### EXERCISE GOAL:
Only lines holding the word "none" are needed; copy each of them from the material.

(Beginning of DATASET RECORDS)

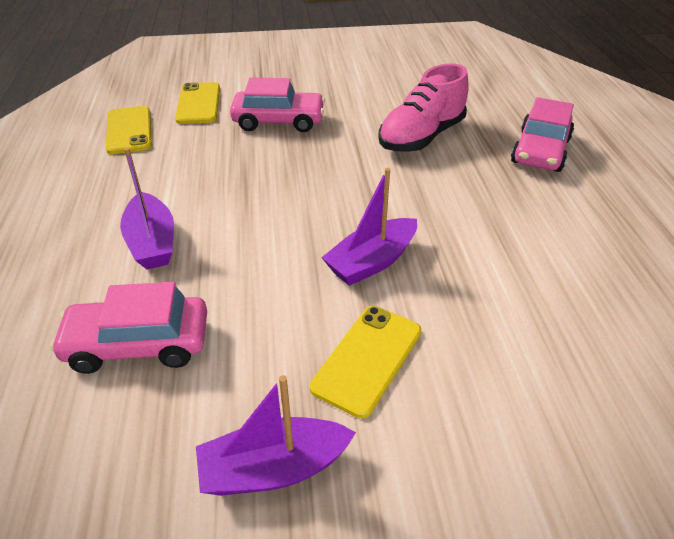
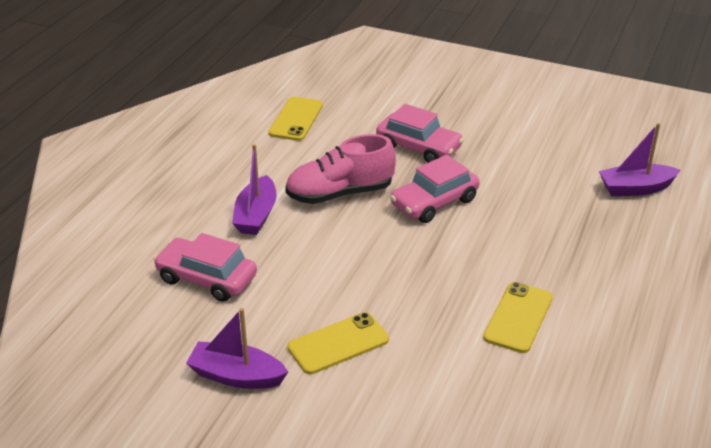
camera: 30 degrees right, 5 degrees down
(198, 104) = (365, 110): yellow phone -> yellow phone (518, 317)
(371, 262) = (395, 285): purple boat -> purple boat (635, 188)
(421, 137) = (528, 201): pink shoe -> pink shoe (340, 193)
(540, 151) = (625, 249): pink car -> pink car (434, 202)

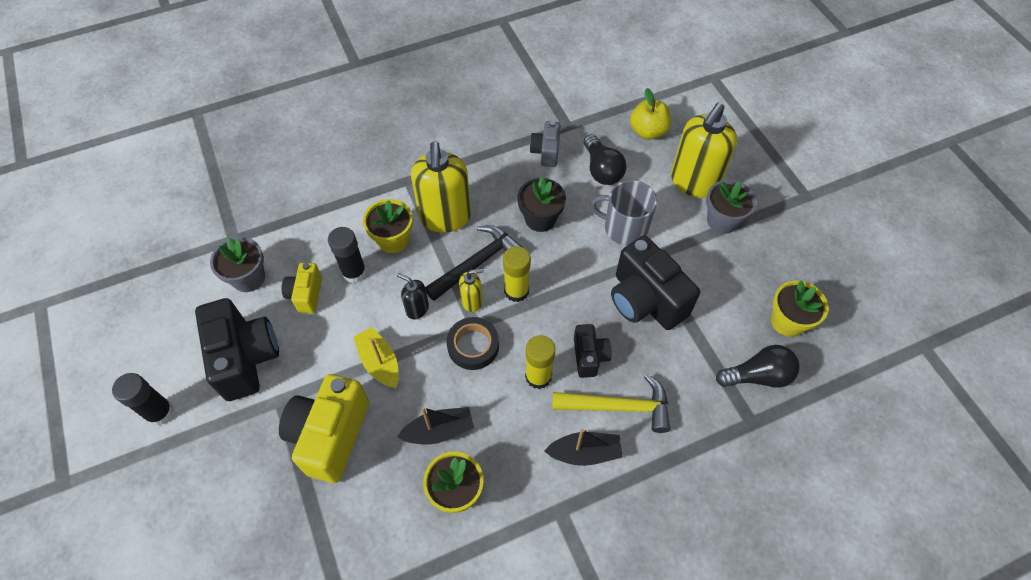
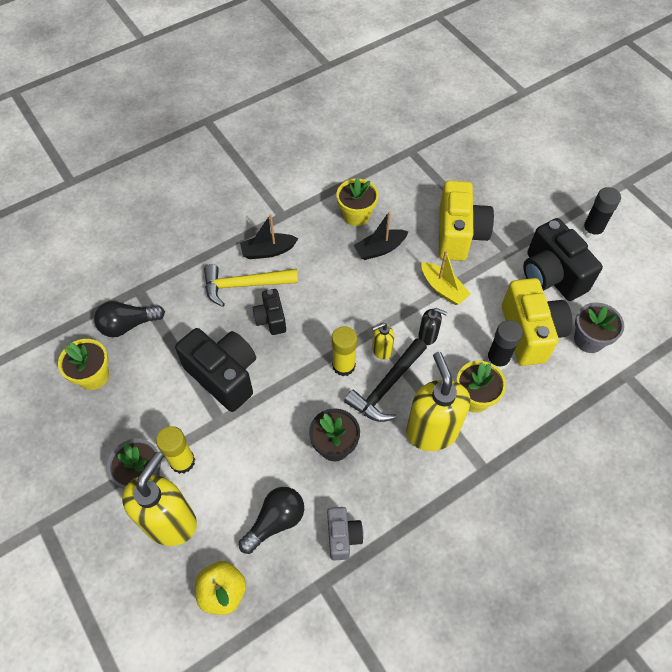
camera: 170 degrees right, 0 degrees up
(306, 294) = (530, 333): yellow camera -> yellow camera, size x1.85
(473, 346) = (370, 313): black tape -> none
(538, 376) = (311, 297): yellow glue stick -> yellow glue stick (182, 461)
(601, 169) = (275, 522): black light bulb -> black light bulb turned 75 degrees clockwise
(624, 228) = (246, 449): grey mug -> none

(End of DATASET RECORDS)
(Beginning of DATASET RECORDS)

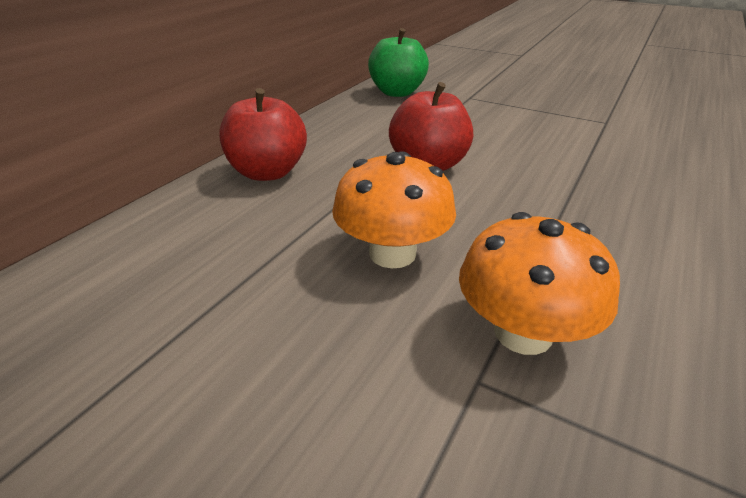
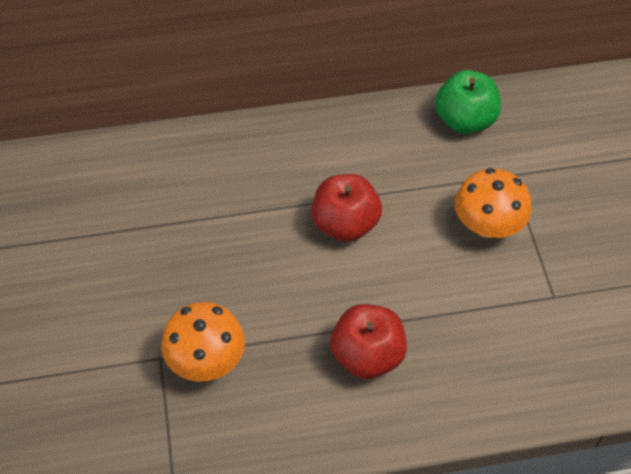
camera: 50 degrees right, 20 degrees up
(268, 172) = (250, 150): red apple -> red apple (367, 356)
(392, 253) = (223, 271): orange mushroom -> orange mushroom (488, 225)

(End of DATASET RECORDS)
(Beginning of DATASET RECORDS)

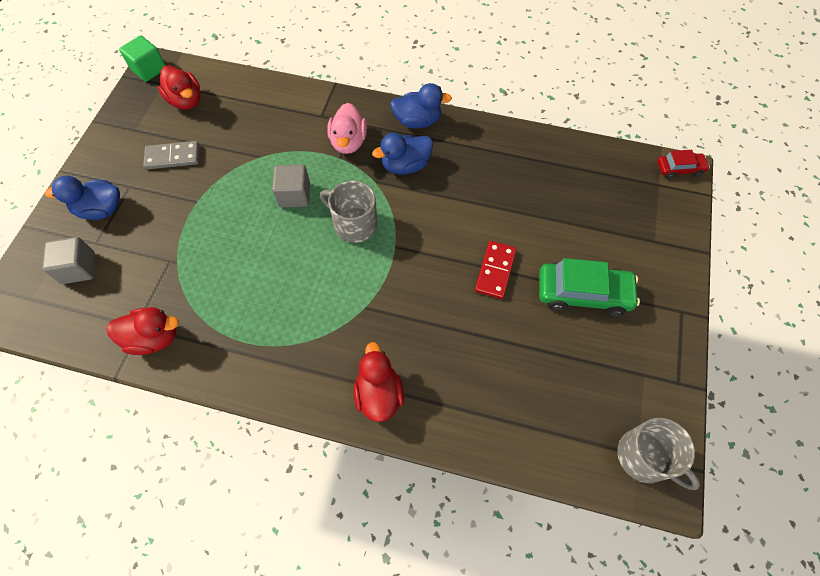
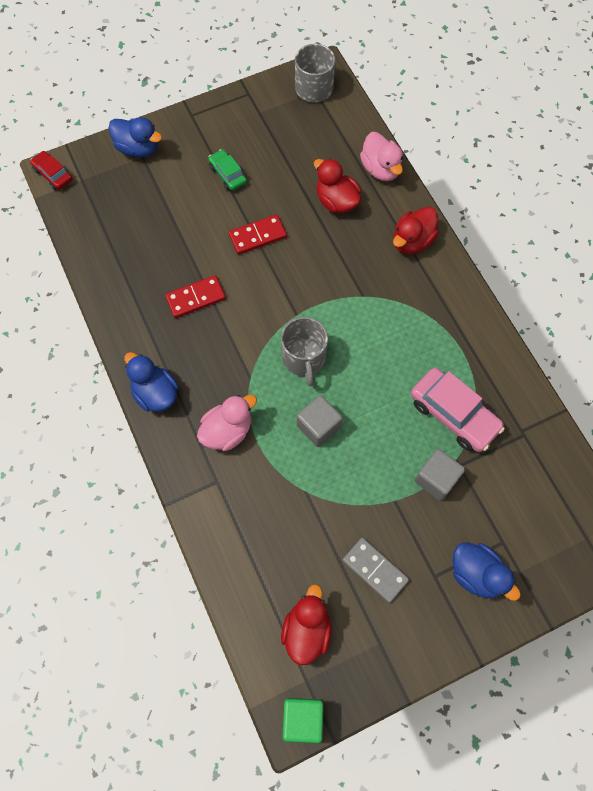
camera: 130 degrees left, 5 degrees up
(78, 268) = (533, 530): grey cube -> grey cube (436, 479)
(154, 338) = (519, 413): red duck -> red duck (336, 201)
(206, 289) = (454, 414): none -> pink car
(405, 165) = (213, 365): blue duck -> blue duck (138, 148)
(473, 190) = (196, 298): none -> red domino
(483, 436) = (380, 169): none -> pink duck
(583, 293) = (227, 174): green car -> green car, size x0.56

(End of DATASET RECORDS)

### ANSWER TO THIS EXERCISE:
(473, 346) = (370, 313): black tape -> none
(624, 228) = (246, 449): grey mug -> none
(206, 289) = (454, 414): none -> pink car
(473, 190) = (196, 298): none -> red domino
(483, 436) = (380, 169): none -> pink duck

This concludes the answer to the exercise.